Give back every record verbatim, but not the pictures.
##############################
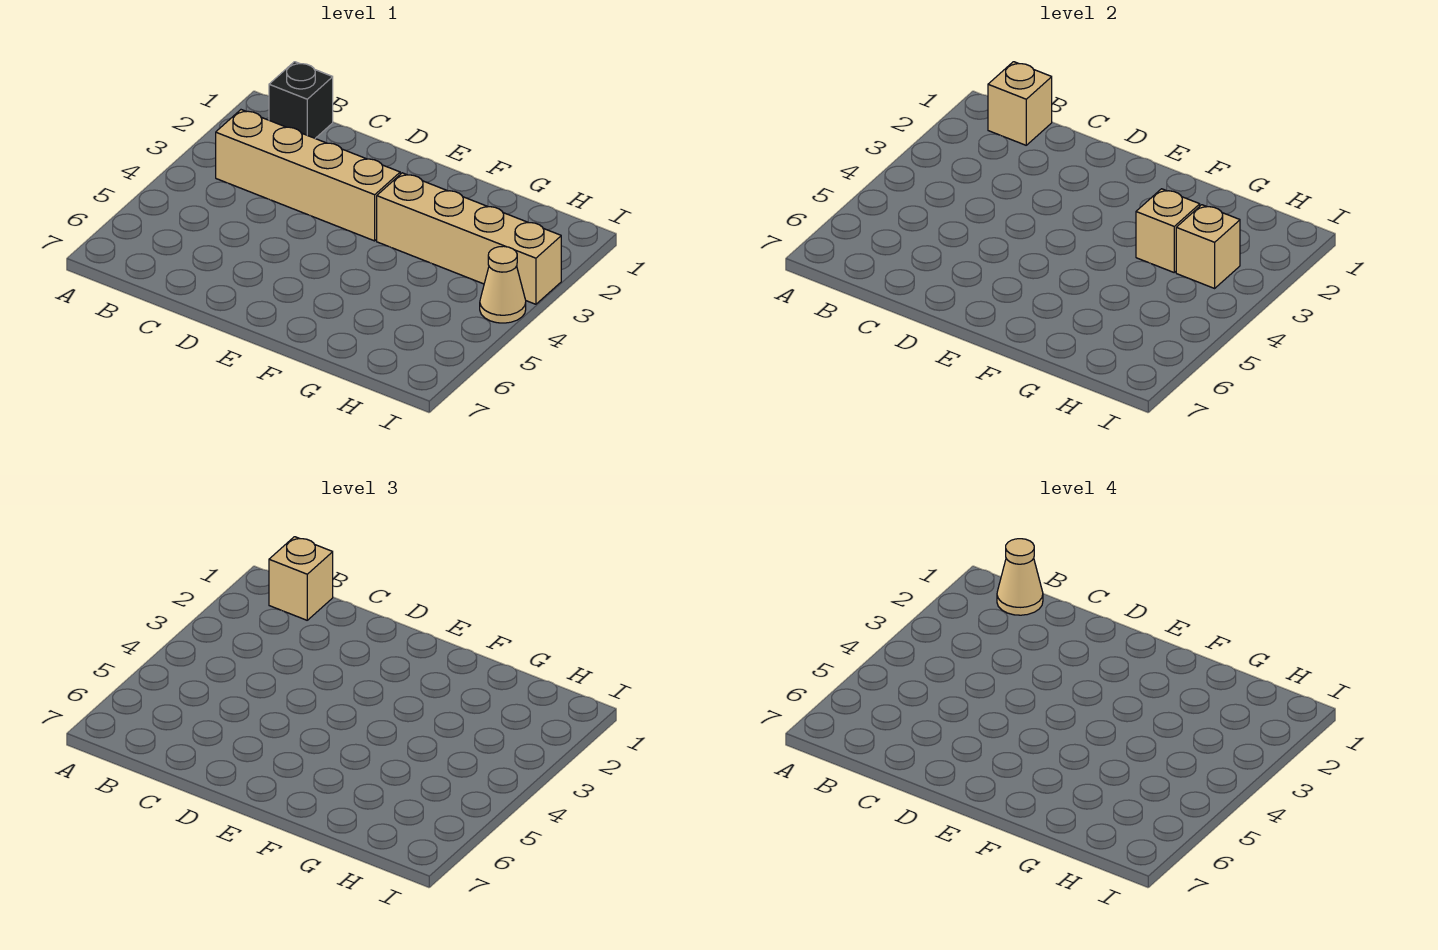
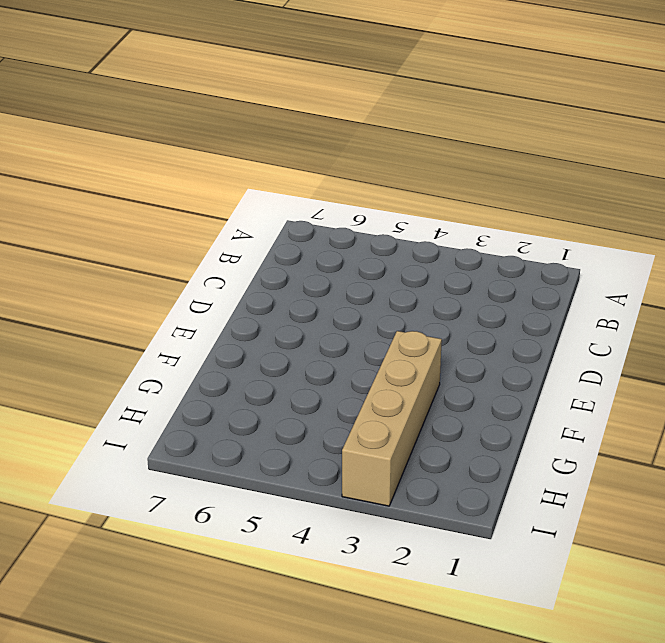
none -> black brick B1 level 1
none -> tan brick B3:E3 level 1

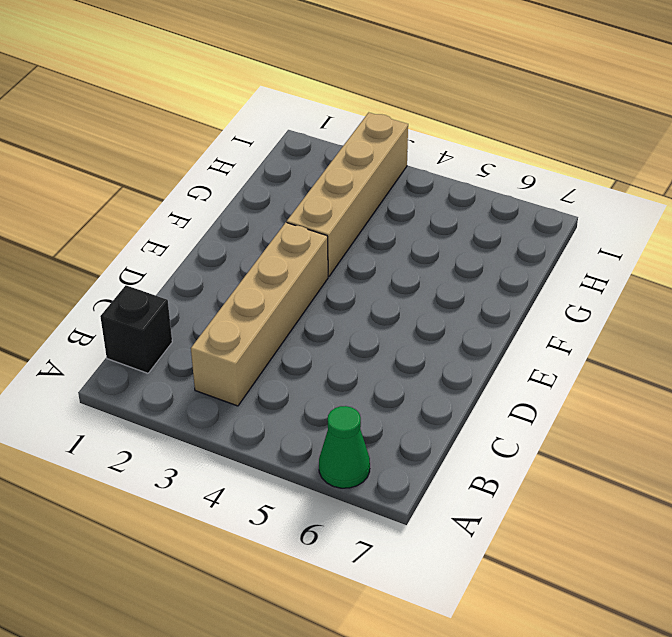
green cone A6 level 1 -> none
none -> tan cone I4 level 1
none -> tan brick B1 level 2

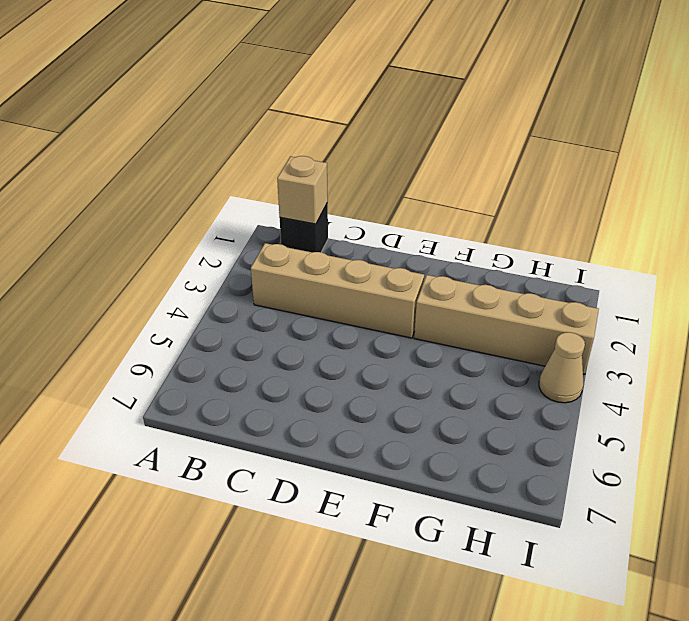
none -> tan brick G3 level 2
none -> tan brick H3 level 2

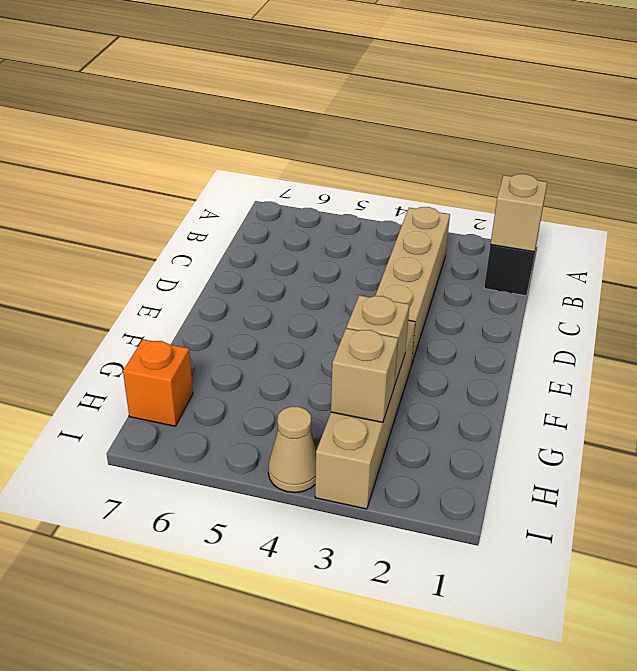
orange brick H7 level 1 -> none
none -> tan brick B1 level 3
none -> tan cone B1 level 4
##############################
- **Task answer**:
none -> black brick B1 level 1
none -> tan brick B3:E3 level 1

green cone A6 level 1 -> none
none -> tan cone I4 level 1
none -> tan brick B1 level 2

none -> tan brick G3 level 2
none -> tan brick H3 level 2

orange brick H7 level 1 -> none
none -> tan brick B1 level 3
none -> tan cone B1 level 4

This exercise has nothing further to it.